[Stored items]

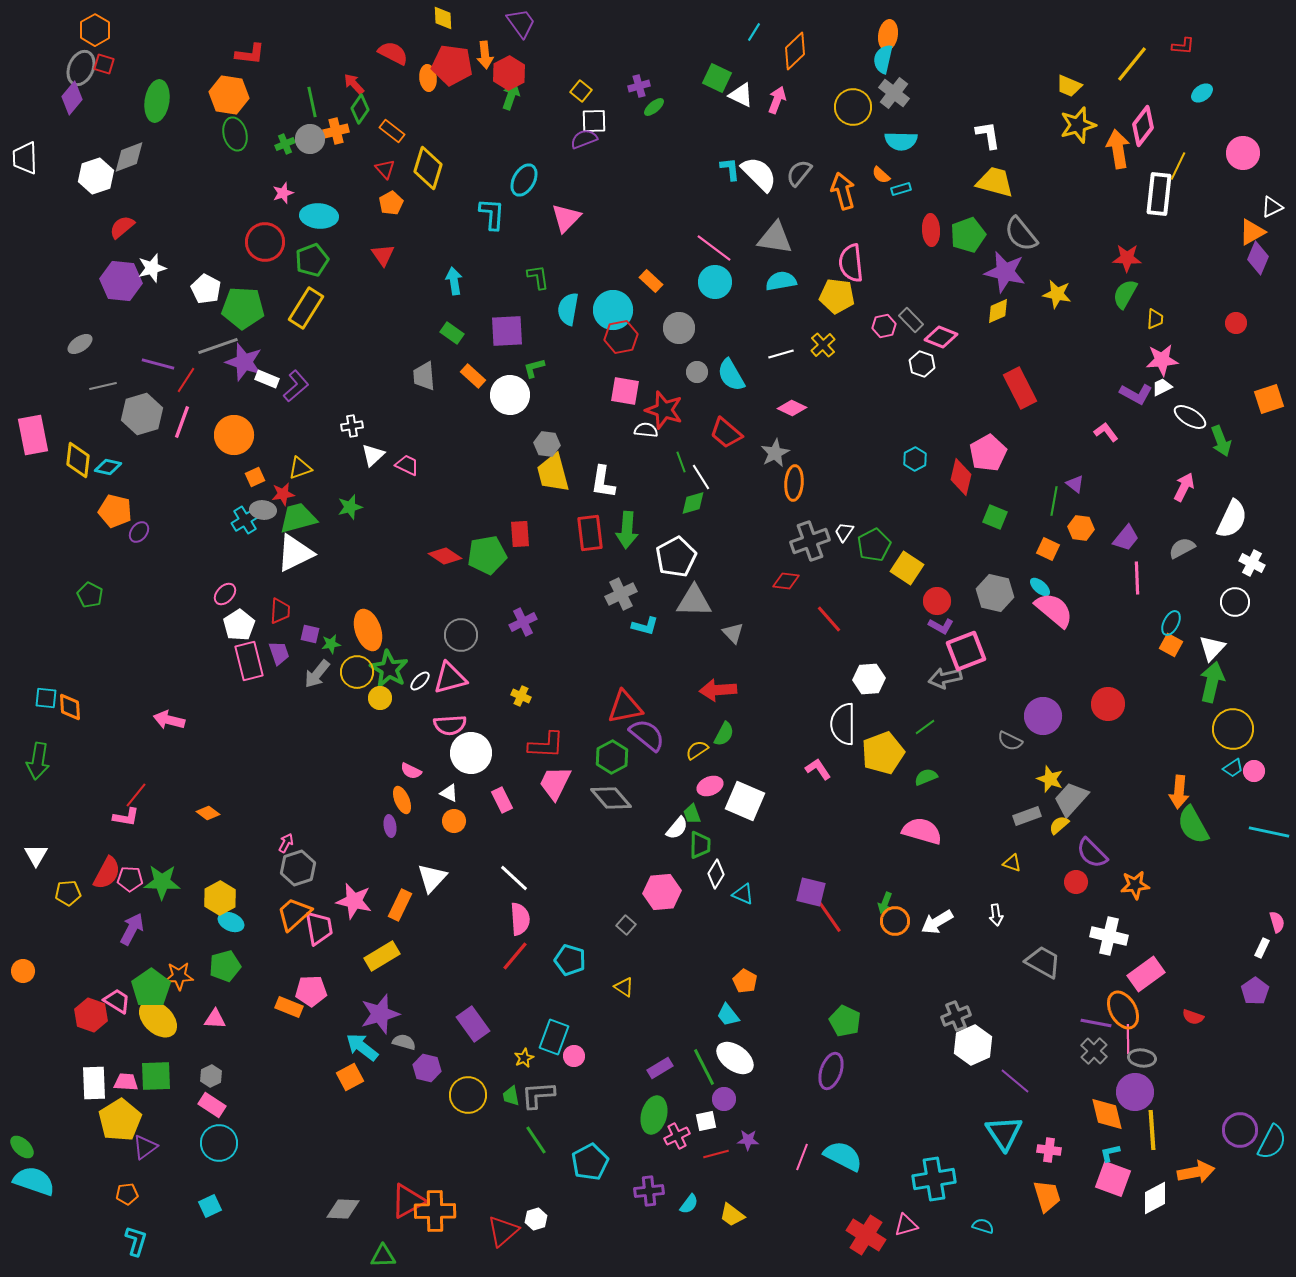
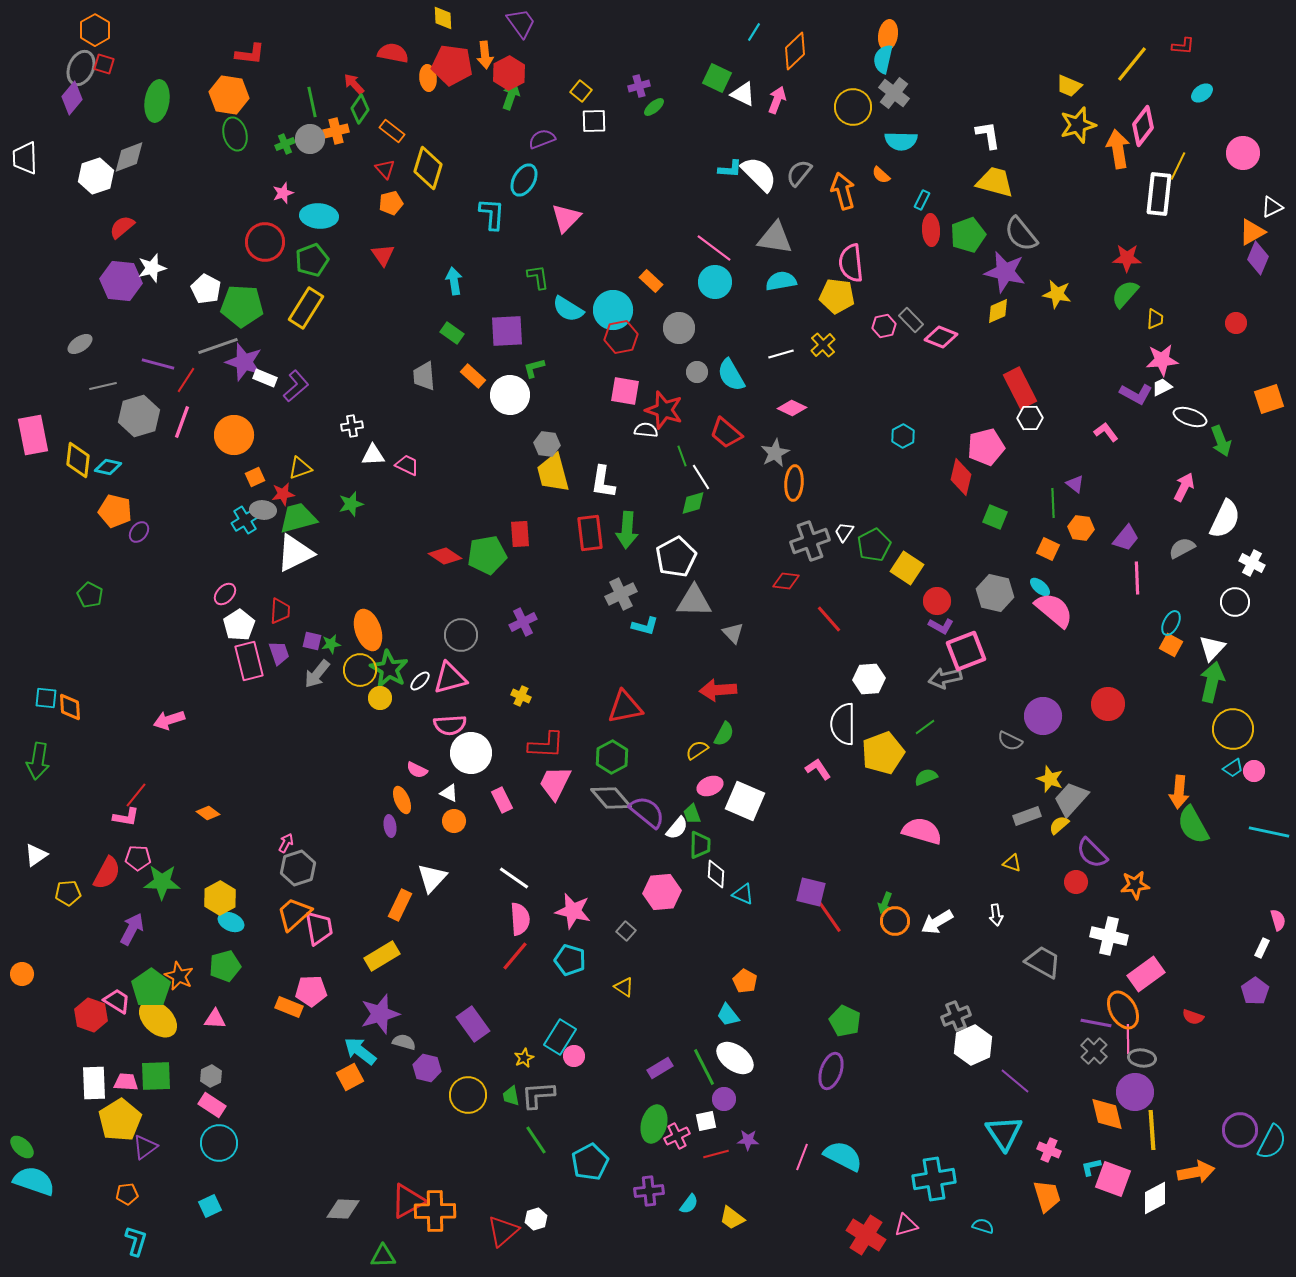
red semicircle at (393, 53): rotated 16 degrees counterclockwise
white triangle at (741, 95): moved 2 px right, 1 px up
purple semicircle at (584, 139): moved 42 px left
cyan L-shape at (730, 169): rotated 100 degrees clockwise
cyan rectangle at (901, 189): moved 21 px right, 11 px down; rotated 48 degrees counterclockwise
orange pentagon at (391, 203): rotated 15 degrees clockwise
green semicircle at (1125, 294): rotated 12 degrees clockwise
green pentagon at (243, 308): moved 1 px left, 2 px up
cyan semicircle at (568, 309): rotated 68 degrees counterclockwise
white hexagon at (922, 364): moved 108 px right, 54 px down; rotated 20 degrees counterclockwise
white rectangle at (267, 379): moved 2 px left, 1 px up
gray hexagon at (142, 414): moved 3 px left, 2 px down
white ellipse at (1190, 417): rotated 12 degrees counterclockwise
pink pentagon at (988, 453): moved 2 px left, 6 px up; rotated 15 degrees clockwise
white triangle at (373, 455): rotated 40 degrees clockwise
cyan hexagon at (915, 459): moved 12 px left, 23 px up
green line at (681, 462): moved 1 px right, 6 px up
green line at (1054, 501): moved 1 px left, 2 px down; rotated 12 degrees counterclockwise
green star at (350, 507): moved 1 px right, 3 px up
white semicircle at (1232, 519): moved 7 px left
purple square at (310, 634): moved 2 px right, 7 px down
yellow circle at (357, 672): moved 3 px right, 2 px up
pink arrow at (169, 720): rotated 32 degrees counterclockwise
purple semicircle at (647, 735): moved 77 px down
pink semicircle at (411, 771): moved 6 px right, 1 px up
white triangle at (36, 855): rotated 25 degrees clockwise
white diamond at (716, 874): rotated 28 degrees counterclockwise
white line at (514, 878): rotated 8 degrees counterclockwise
pink pentagon at (130, 879): moved 8 px right, 21 px up
pink star at (354, 901): moved 219 px right, 10 px down
pink semicircle at (1277, 922): moved 1 px right, 2 px up
gray square at (626, 925): moved 6 px down
orange circle at (23, 971): moved 1 px left, 3 px down
orange star at (179, 976): rotated 28 degrees clockwise
cyan rectangle at (554, 1037): moved 6 px right; rotated 12 degrees clockwise
cyan arrow at (362, 1047): moved 2 px left, 4 px down
green ellipse at (654, 1115): moved 9 px down
pink cross at (1049, 1150): rotated 15 degrees clockwise
cyan L-shape at (1110, 1153): moved 19 px left, 14 px down
yellow trapezoid at (732, 1215): moved 3 px down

> _EXERCISE OBJECTIVE_: One number makes up the answer: the number of lines among the entries that include the word "orange".

> _EXERCISE ANSWER_: 3